Every line below between the one holding "camera: 70 degrees right, 5 degrees up" and the one holding "(635, 305) = (500, 395): brown", inclusive, should be copied exactly, and no other line.

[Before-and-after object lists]
┌──
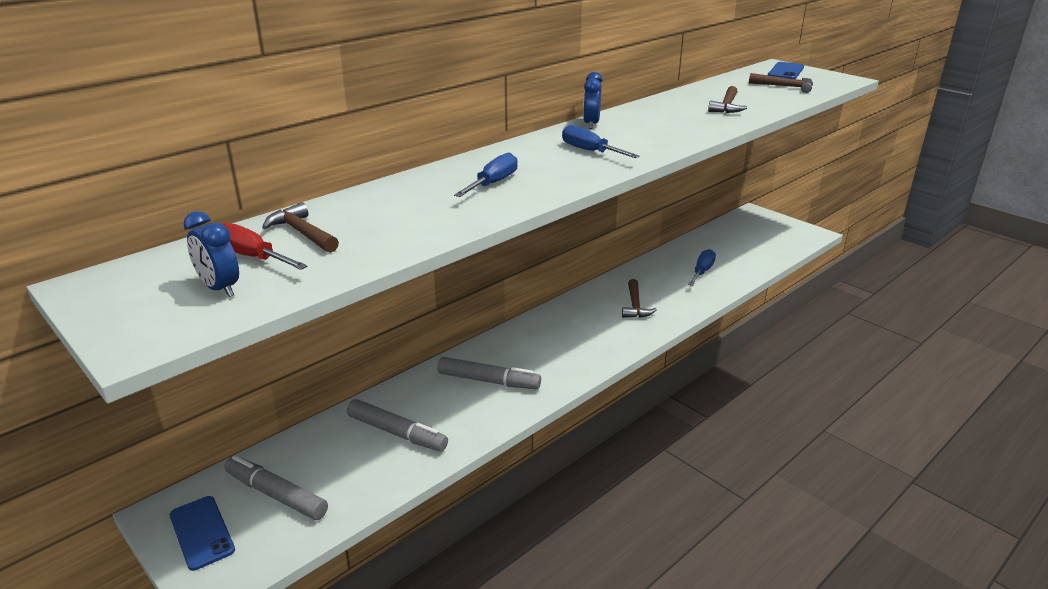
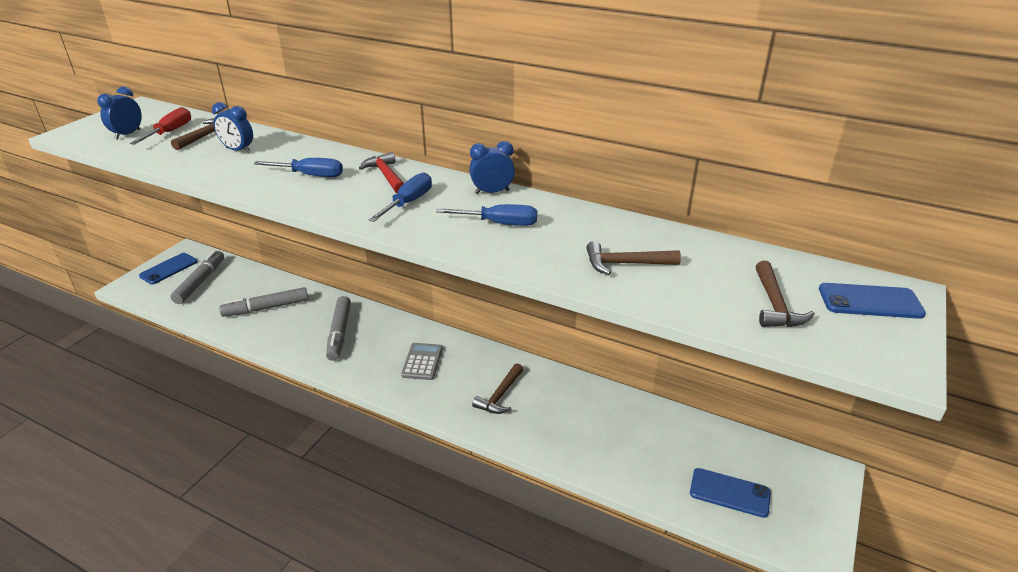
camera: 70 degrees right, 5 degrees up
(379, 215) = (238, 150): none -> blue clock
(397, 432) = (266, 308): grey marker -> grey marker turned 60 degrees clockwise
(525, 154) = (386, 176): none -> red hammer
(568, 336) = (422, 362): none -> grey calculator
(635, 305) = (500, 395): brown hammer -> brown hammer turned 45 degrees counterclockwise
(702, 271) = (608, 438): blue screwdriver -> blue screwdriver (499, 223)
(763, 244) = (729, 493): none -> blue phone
└──
┌──
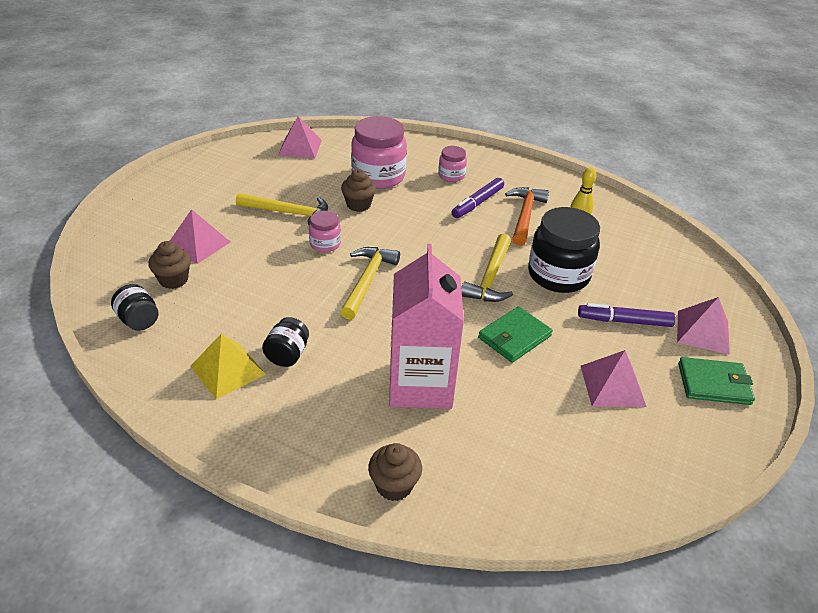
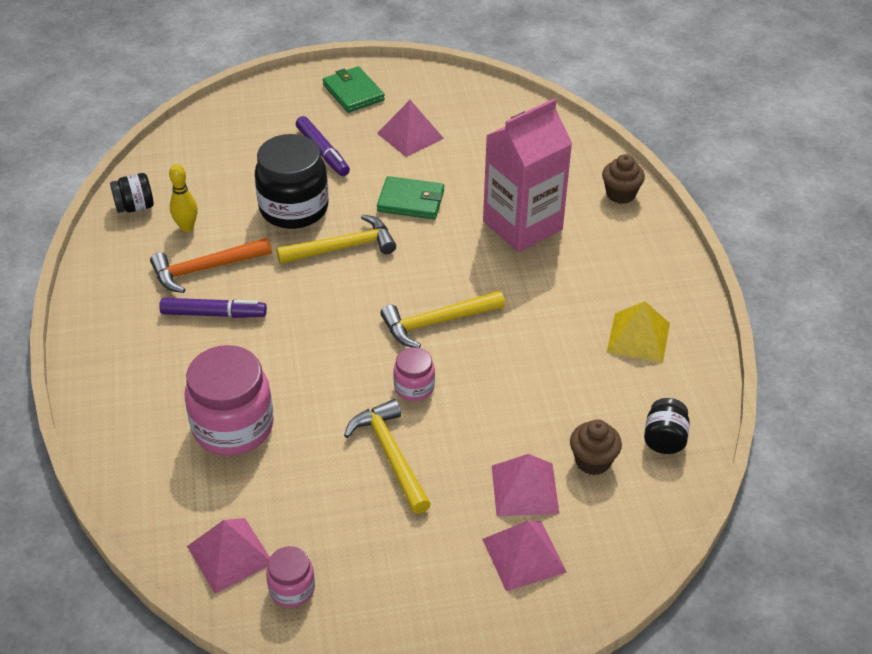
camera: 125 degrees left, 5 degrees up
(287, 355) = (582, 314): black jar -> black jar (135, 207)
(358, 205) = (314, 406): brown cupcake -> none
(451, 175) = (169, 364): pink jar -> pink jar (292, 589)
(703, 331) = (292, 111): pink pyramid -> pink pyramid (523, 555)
└──
§ **EXERCISE RESULT**
camera: 70 degrees right, 5 degrees up
(379, 215) = (238, 150): none -> blue clock
(397, 432) = (266, 308): grey marker -> grey marker turned 60 degrees clockwise
(525, 154) = (386, 176): none -> red hammer
(568, 336) = (422, 362): none -> grey calculator
(635, 305) = (500, 395): brown hammer -> brown hammer turned 45 degrees counterclockwise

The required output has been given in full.